TASK TO CARRY OUT:
Below is a block of entries; repeat exactly the lines starting at the line that contains "relocated | turquoise_mug" and ending at the line that contains "missing | turquoise_bell", both included.

DATA SHOWN:
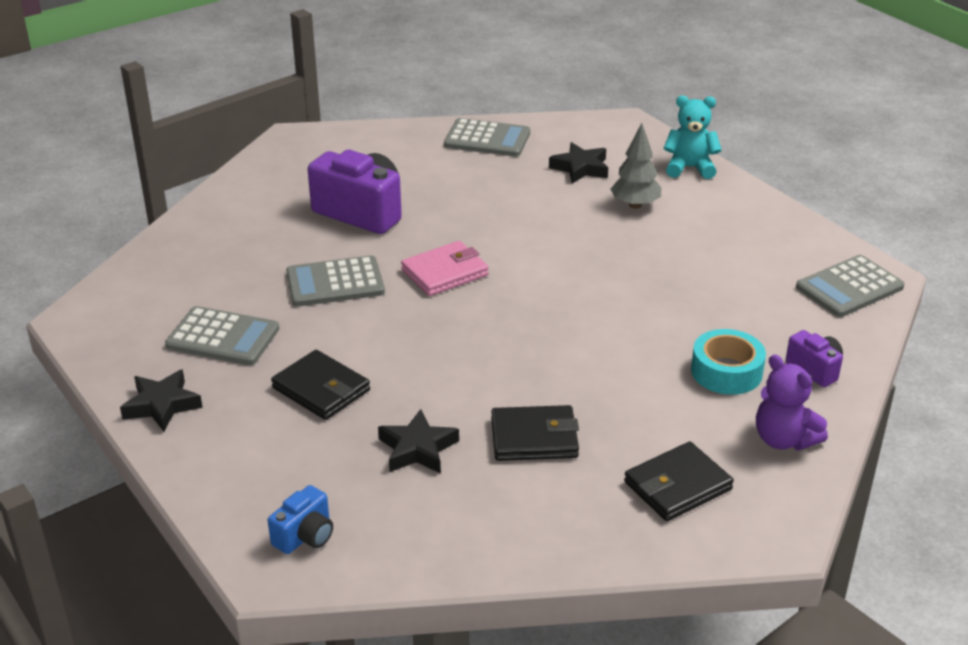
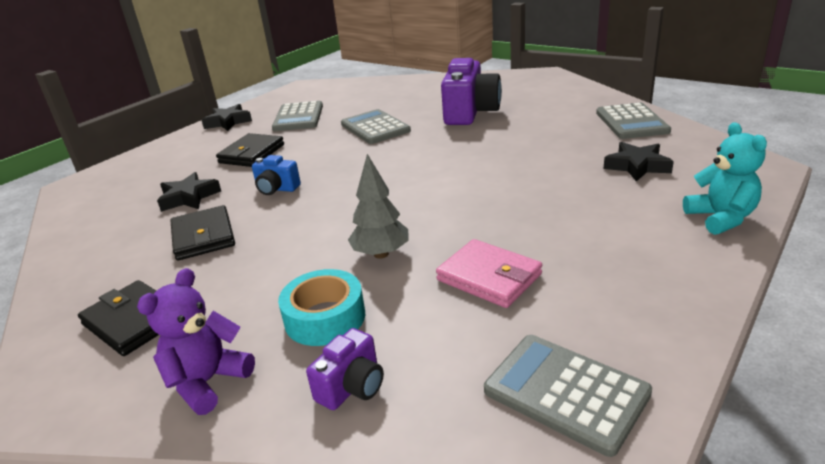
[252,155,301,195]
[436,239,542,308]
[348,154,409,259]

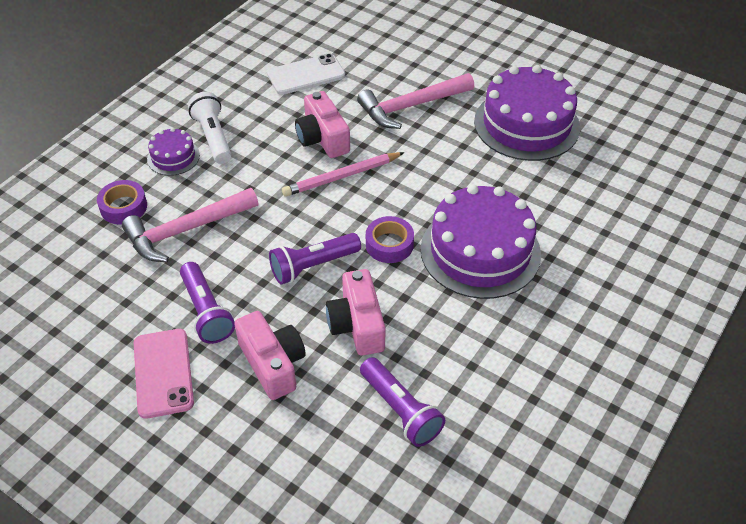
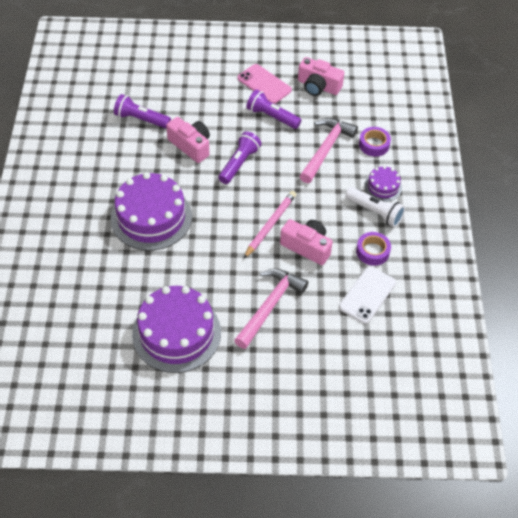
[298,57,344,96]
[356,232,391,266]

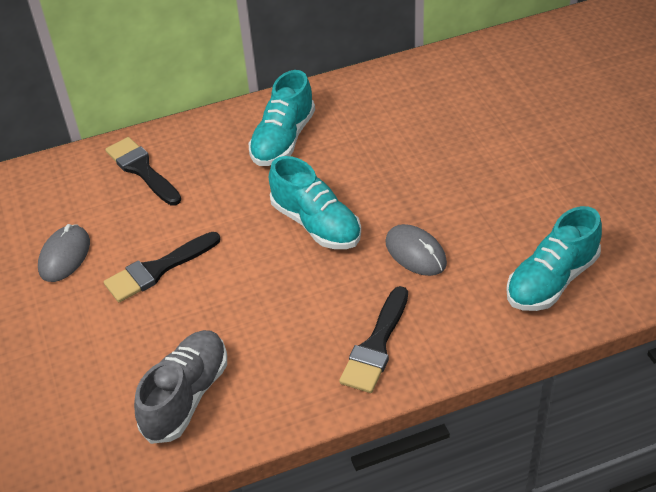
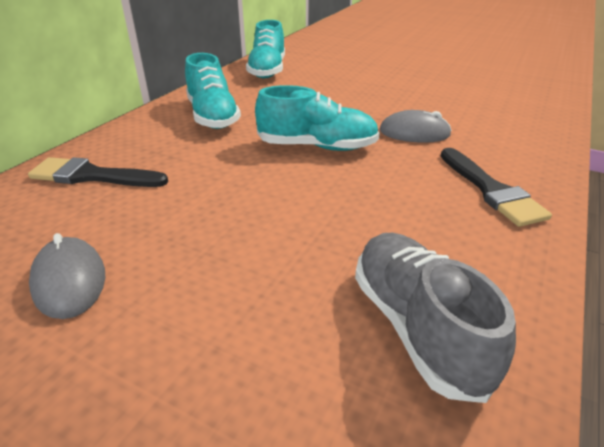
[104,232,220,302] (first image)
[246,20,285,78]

--

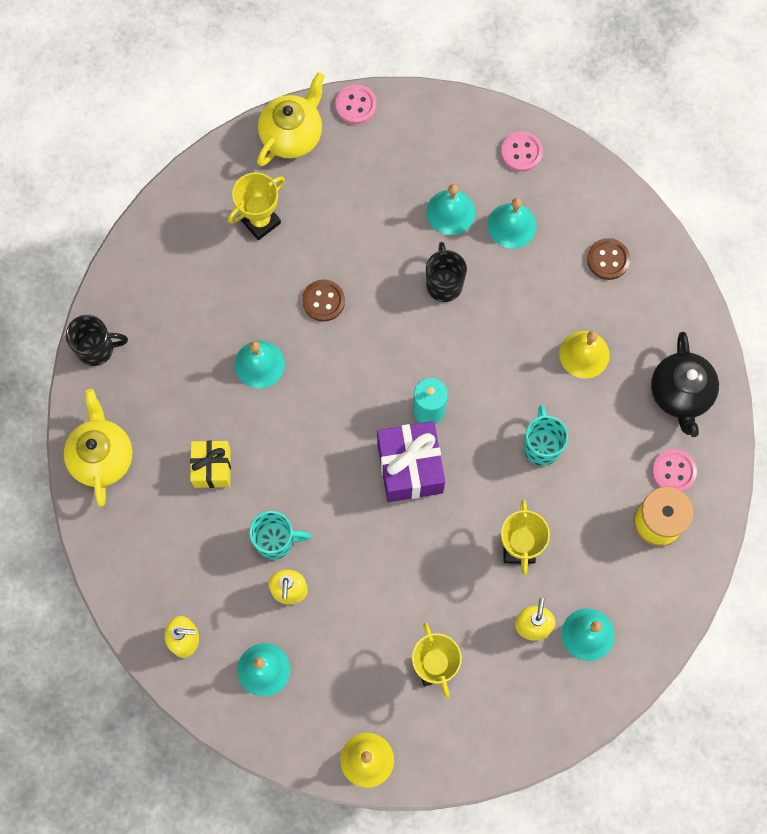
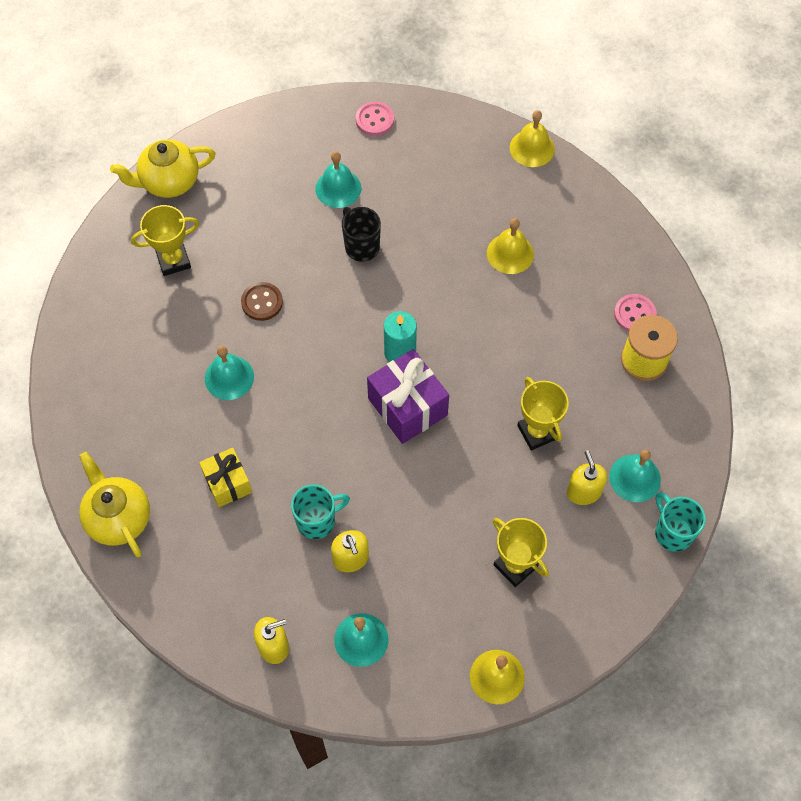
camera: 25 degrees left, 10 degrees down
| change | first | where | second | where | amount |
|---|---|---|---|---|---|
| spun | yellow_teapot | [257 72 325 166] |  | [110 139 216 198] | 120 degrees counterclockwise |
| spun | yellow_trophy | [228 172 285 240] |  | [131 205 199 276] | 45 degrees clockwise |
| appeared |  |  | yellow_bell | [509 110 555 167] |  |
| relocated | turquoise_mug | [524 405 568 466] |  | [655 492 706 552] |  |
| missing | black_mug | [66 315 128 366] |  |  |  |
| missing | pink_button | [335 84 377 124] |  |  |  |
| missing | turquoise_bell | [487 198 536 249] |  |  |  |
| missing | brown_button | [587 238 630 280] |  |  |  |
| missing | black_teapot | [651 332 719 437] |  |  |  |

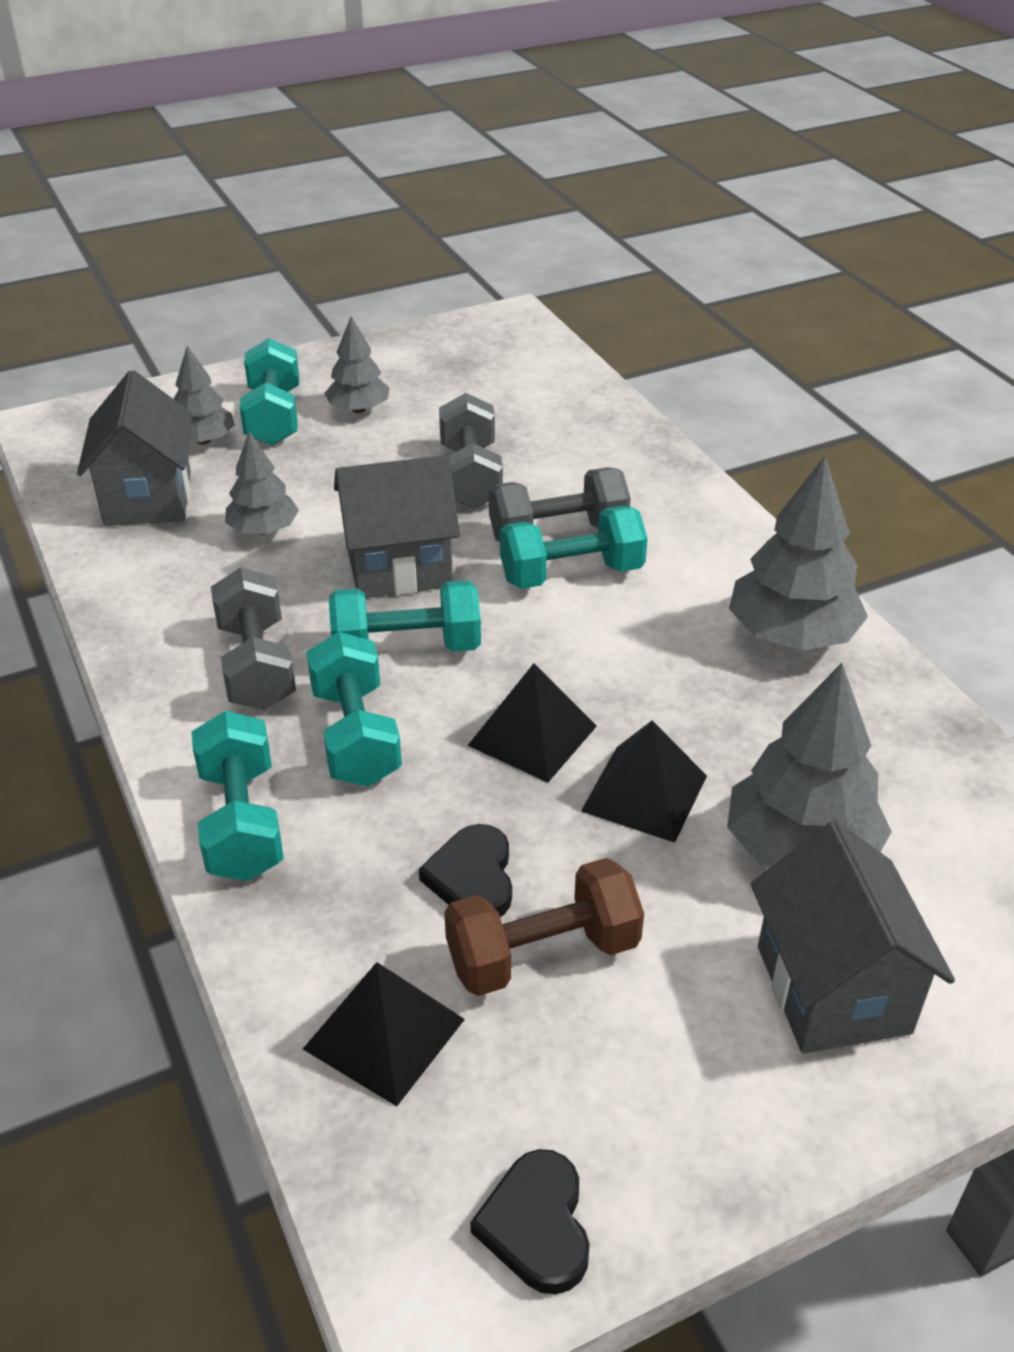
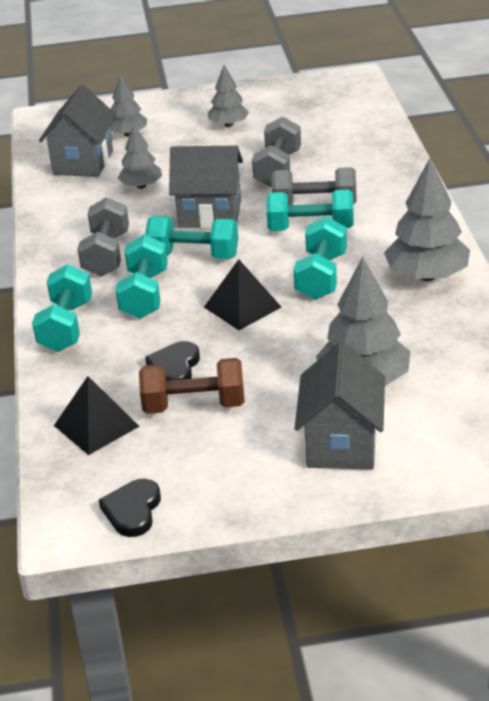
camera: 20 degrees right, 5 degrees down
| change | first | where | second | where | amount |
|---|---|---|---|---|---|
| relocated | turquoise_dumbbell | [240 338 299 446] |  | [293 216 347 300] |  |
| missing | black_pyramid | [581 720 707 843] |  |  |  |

...

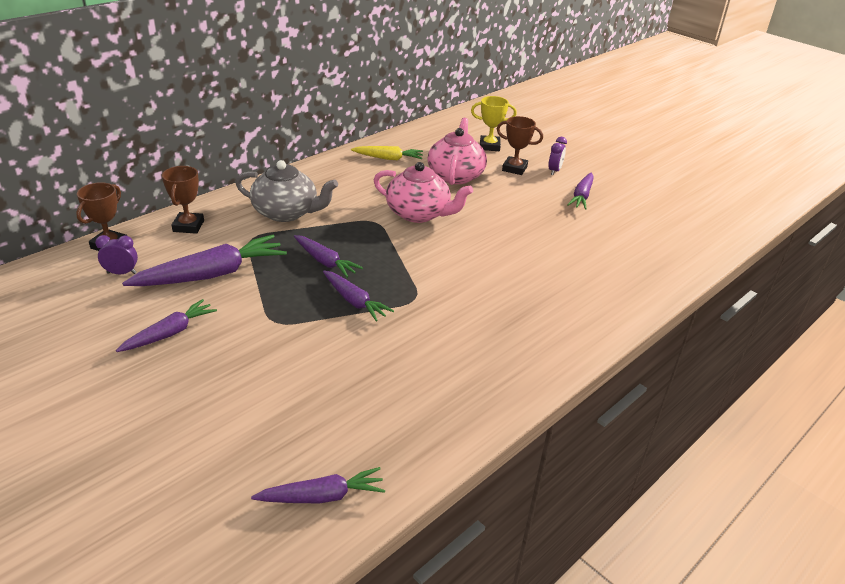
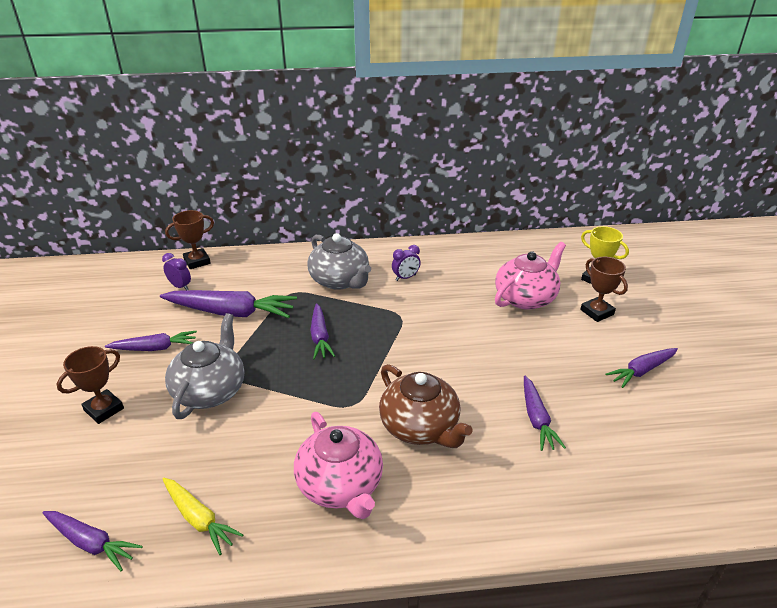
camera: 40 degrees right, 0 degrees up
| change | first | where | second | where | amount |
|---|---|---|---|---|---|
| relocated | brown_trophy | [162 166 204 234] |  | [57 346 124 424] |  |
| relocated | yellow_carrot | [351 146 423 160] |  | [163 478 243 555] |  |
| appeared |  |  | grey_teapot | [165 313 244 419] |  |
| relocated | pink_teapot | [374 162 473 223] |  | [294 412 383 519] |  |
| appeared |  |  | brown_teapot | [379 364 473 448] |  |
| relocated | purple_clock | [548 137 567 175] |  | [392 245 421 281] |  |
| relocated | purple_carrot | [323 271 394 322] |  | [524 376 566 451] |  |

EXERCISE SOLUTION:
| relocated | turquoise_mug | [524 405 568 466] |  | [655 492 706 552] |  |
| missing | black_mug | [66 315 128 366] |  |  |  |
| missing | pink_button | [335 84 377 124] |  |  |  |
| missing | turquoise_bell | [487 198 536 249] |  |  |  |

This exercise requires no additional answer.